Exercise requirements ▸
Return every line of the records that contains the string "with", matching case exactly.

Exercise data ▸
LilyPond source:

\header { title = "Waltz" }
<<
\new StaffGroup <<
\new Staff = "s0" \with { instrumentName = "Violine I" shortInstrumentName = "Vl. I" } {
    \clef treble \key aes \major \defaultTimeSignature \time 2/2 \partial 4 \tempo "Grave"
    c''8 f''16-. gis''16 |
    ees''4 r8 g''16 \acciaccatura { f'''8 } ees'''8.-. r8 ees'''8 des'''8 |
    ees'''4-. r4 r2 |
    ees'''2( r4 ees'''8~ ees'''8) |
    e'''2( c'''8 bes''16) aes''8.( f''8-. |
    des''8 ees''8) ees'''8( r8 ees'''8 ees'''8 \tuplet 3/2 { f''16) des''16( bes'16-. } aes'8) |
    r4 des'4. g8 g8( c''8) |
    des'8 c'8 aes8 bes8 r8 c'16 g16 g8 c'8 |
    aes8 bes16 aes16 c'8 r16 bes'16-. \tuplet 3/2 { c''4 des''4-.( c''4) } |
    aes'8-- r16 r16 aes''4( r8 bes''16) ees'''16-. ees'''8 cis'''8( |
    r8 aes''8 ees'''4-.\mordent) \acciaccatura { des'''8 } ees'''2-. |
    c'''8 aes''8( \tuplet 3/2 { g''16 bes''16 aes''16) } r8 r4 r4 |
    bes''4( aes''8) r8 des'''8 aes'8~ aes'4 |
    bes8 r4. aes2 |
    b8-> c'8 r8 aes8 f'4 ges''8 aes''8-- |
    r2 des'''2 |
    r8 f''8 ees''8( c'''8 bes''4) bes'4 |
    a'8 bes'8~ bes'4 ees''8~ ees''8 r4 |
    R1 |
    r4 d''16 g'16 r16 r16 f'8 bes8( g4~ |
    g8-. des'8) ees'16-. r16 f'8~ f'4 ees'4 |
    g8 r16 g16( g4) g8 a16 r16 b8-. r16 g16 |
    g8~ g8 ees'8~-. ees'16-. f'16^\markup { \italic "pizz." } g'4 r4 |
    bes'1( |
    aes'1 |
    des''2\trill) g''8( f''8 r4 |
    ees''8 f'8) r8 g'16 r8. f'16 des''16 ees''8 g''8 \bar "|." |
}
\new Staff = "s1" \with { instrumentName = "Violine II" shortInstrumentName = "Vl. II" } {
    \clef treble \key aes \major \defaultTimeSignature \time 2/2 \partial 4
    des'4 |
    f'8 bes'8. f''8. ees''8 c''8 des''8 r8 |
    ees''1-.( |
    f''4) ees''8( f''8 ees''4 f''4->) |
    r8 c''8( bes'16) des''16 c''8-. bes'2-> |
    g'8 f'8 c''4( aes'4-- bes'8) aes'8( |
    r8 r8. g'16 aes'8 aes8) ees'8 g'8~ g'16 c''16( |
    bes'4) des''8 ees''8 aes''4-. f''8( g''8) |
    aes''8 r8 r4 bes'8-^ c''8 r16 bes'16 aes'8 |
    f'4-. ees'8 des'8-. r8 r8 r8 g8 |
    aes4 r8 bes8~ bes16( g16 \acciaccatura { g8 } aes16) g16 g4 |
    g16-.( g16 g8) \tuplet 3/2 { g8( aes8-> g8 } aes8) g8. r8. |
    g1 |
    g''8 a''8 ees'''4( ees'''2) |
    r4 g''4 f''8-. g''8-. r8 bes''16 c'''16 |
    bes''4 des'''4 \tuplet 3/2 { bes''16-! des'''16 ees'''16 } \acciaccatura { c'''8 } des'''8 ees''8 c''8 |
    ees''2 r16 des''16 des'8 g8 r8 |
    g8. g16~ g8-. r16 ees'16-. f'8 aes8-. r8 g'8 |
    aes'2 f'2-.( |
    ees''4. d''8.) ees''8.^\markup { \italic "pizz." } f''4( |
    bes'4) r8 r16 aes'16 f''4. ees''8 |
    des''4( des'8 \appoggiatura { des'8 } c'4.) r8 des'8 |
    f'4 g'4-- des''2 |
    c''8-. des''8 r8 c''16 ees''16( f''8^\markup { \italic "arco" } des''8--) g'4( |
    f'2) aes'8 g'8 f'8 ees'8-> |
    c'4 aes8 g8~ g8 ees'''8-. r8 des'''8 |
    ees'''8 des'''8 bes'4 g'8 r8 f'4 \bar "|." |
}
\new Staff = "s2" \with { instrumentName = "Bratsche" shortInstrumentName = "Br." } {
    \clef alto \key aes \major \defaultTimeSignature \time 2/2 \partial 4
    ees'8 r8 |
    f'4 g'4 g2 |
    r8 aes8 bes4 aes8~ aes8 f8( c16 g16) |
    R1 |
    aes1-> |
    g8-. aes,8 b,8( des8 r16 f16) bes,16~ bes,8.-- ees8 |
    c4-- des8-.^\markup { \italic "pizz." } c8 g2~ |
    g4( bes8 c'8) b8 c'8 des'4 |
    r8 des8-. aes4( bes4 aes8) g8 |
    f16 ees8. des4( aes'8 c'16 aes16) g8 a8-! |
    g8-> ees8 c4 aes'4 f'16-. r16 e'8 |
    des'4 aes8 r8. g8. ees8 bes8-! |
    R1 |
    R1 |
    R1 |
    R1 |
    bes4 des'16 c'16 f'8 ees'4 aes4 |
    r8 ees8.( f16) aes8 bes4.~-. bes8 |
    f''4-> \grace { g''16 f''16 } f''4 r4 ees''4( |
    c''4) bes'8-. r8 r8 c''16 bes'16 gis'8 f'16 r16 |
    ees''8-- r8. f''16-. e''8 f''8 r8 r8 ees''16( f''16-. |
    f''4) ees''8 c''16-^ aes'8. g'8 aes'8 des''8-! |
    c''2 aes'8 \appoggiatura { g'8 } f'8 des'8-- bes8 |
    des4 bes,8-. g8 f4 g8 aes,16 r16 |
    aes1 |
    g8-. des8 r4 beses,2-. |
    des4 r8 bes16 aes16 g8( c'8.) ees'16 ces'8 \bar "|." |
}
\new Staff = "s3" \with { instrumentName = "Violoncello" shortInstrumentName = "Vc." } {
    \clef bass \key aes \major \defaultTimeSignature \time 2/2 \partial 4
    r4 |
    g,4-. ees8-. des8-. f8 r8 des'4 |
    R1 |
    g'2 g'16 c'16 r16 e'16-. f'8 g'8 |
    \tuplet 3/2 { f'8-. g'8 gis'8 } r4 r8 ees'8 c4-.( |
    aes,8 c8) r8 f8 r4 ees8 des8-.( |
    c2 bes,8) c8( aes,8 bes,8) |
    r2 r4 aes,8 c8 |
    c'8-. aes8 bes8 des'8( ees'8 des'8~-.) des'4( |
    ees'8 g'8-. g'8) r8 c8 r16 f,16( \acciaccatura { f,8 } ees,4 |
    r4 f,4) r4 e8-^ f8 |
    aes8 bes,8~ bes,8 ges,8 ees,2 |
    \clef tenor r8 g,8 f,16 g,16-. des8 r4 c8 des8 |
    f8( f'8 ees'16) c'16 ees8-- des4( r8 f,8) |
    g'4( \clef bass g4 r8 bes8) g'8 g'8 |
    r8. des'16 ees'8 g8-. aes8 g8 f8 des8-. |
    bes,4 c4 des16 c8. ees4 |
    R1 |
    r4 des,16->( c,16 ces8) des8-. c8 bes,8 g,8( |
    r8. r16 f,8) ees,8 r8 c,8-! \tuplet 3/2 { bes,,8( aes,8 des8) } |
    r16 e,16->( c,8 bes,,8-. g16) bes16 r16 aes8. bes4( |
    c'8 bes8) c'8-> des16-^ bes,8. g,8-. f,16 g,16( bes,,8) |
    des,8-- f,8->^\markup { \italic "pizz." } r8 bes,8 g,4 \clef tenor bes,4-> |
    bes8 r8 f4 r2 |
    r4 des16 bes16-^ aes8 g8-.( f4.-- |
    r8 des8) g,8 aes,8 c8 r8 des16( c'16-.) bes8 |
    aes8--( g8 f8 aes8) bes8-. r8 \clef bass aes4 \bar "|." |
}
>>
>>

Problem solution ▸
\new Staff = "s0" \with { instrumentName = "Violine I" shortInstrumentName = "Vl. I" } {
\new Staff = "s1" \with { instrumentName = "Violine II" shortInstrumentName = "Vl. II" } {
\new Staff = "s2" \with { instrumentName = "Bratsche" shortInstrumentName = "Br." } {
\new Staff = "s3" \with { instrumentName = "Violoncello" shortInstrumentName = "Vc." } {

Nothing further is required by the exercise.